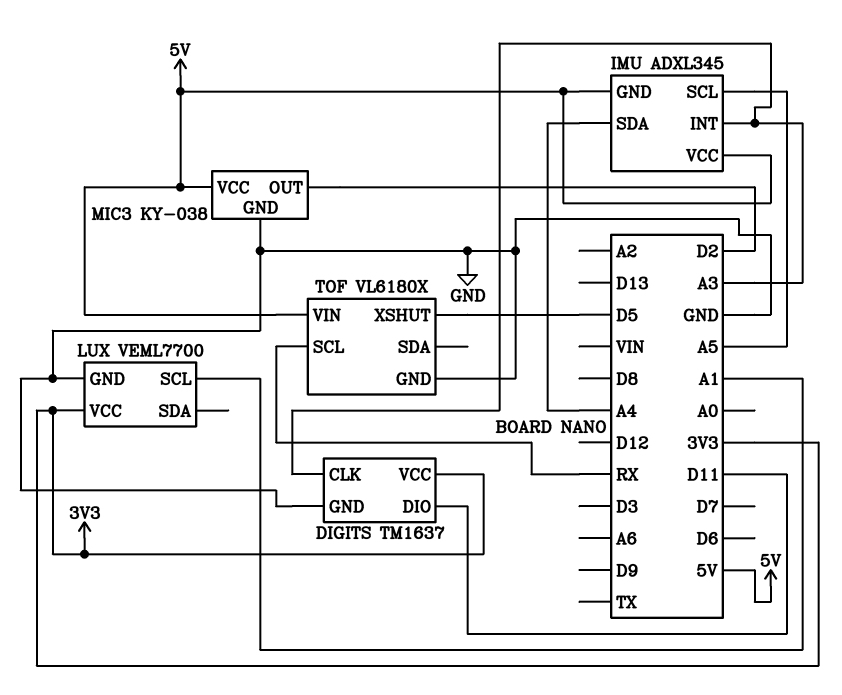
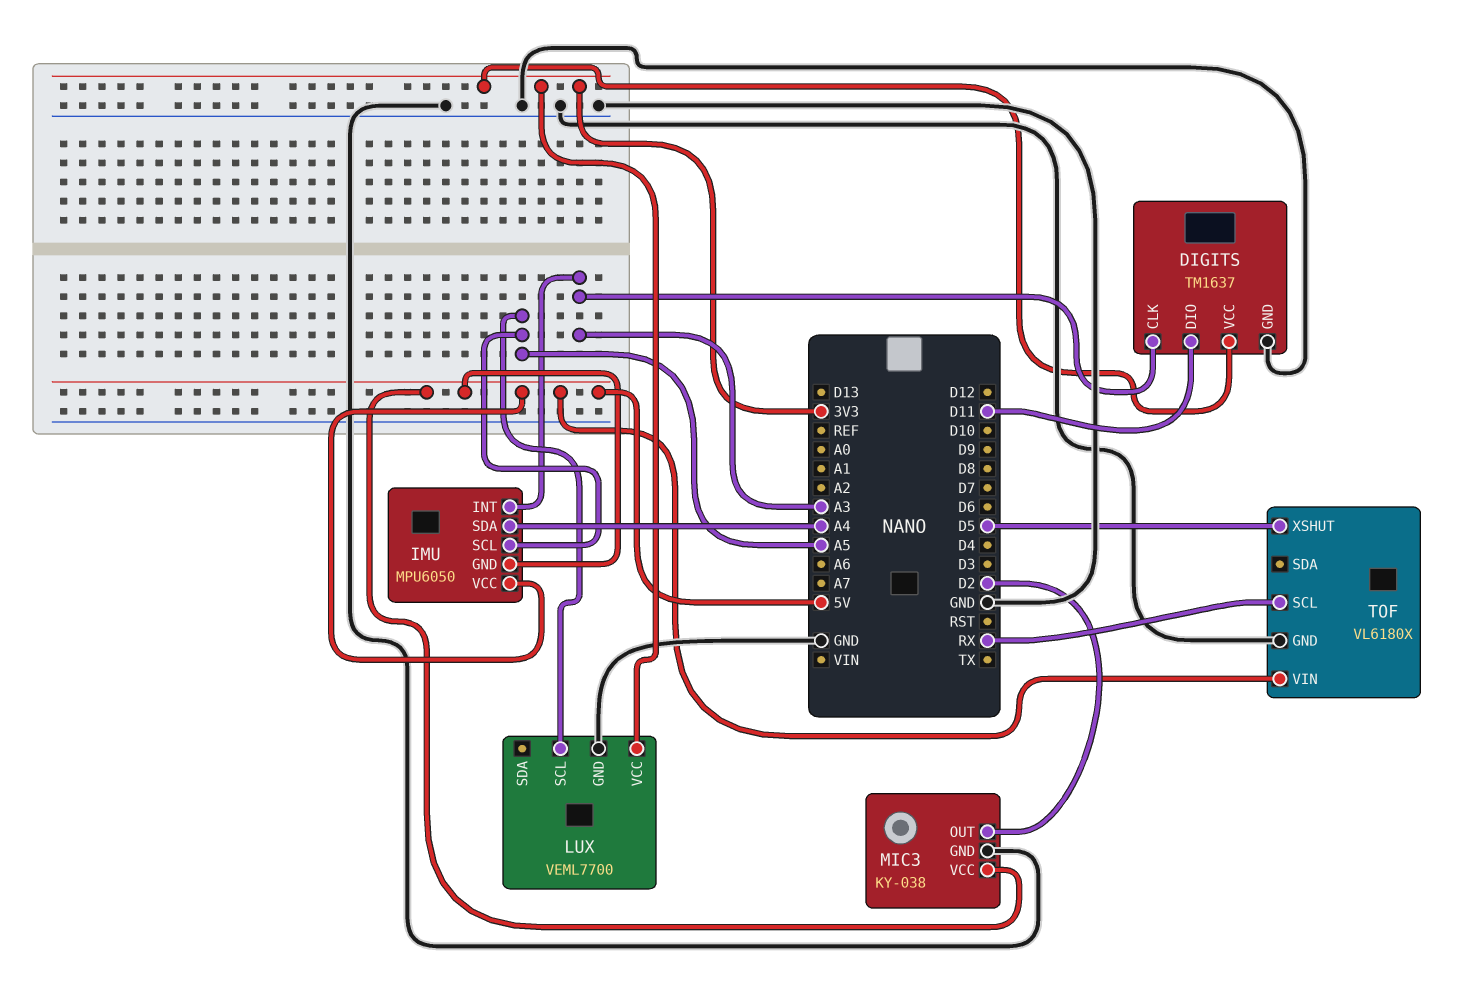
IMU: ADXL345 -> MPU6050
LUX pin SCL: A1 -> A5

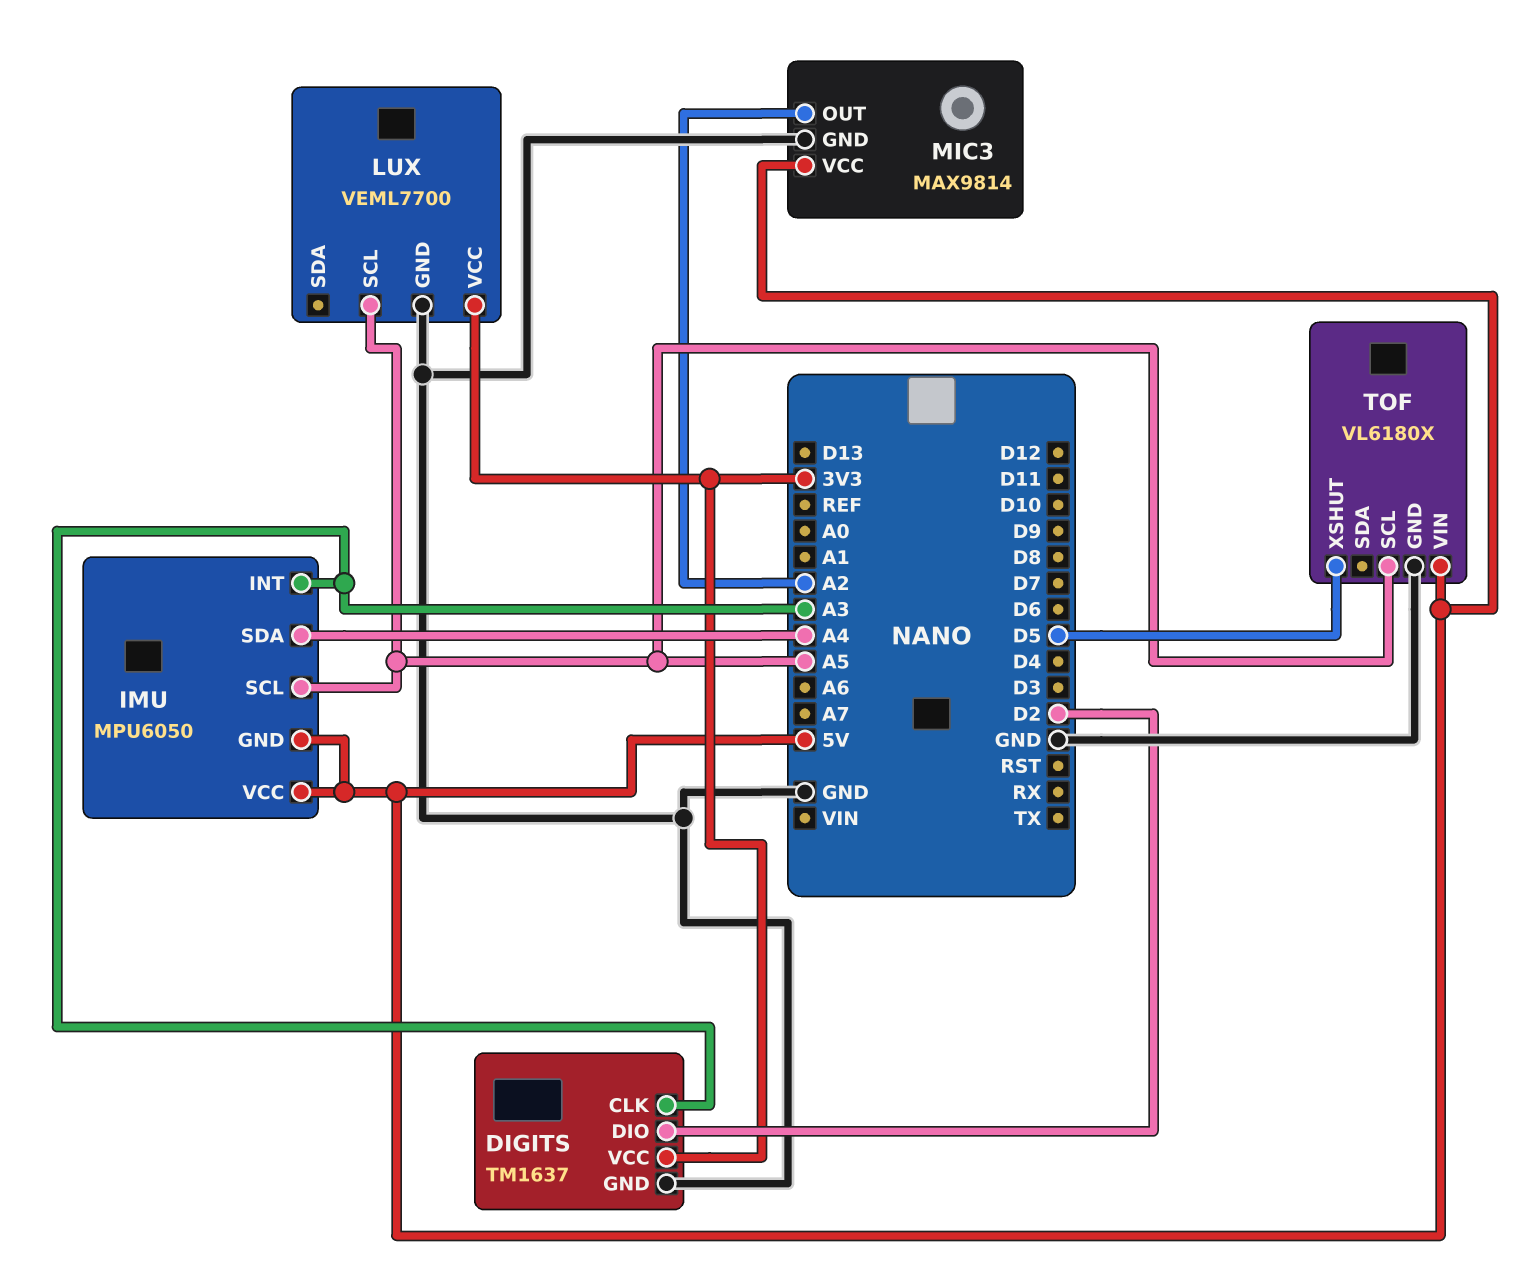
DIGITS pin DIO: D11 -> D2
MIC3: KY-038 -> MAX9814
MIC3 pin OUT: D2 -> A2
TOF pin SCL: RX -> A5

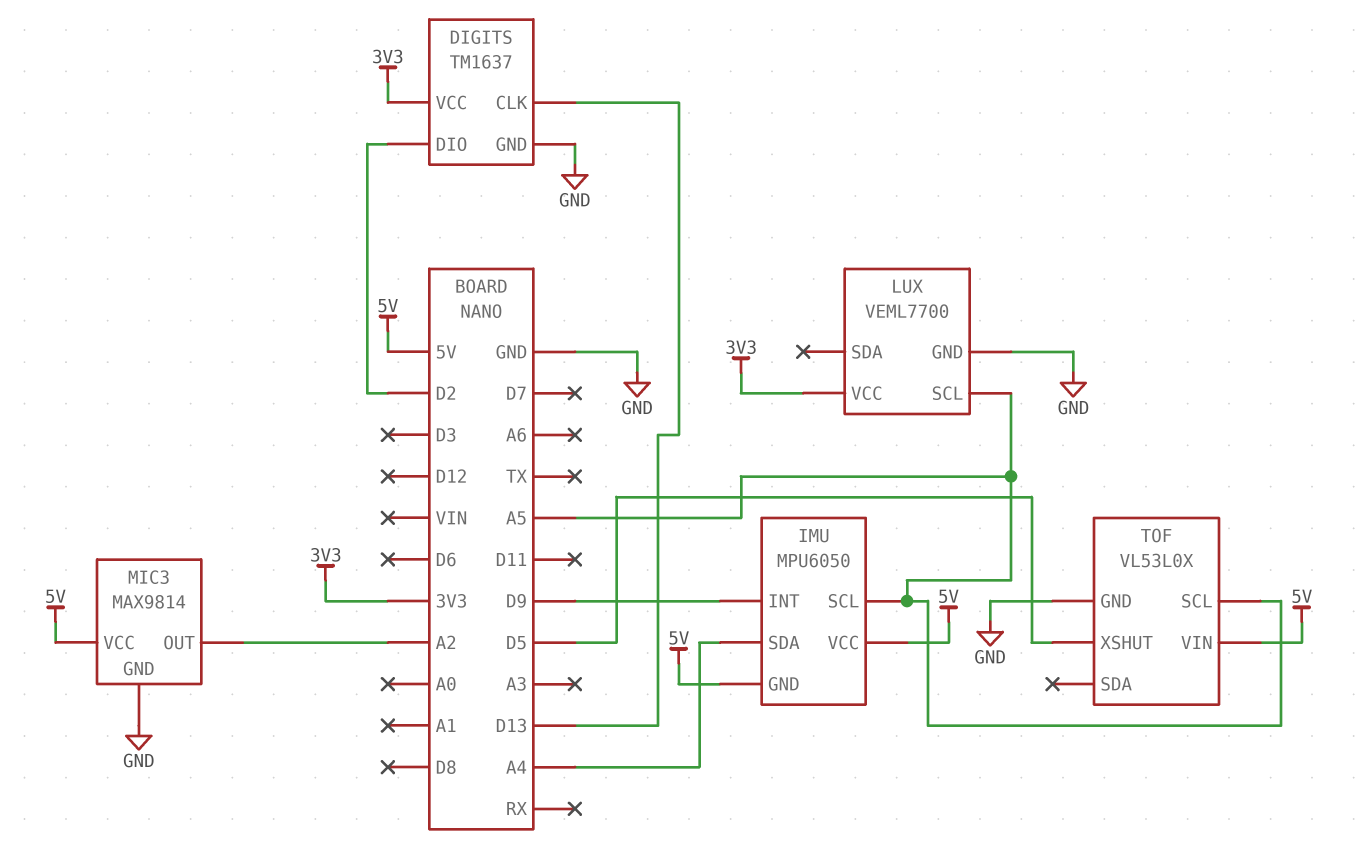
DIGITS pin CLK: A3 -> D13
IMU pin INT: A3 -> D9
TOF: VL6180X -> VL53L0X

********

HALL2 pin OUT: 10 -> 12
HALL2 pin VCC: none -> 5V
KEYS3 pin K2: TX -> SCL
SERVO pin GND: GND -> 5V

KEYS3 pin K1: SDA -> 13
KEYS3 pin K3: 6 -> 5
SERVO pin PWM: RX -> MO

********

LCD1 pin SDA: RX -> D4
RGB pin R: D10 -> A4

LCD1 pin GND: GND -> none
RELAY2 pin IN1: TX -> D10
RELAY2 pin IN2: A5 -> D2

********

With the pictures omitted, copy exactly the lines of the listing above starting at the line containing "DIGITS pin DIO: D11 -> D2" and ending at the line containing "TOF: VL6180X -> VL53L0X", both included.

* _OUTPUT OF THE EXERCISE_:
DIGITS pin DIO: D11 -> D2
MIC3: KY-038 -> MAX9814
MIC3 pin OUT: D2 -> A2
TOF pin SCL: RX -> A5

DIGITS pin CLK: A3 -> D13
IMU pin INT: A3 -> D9
TOF: VL6180X -> VL53L0X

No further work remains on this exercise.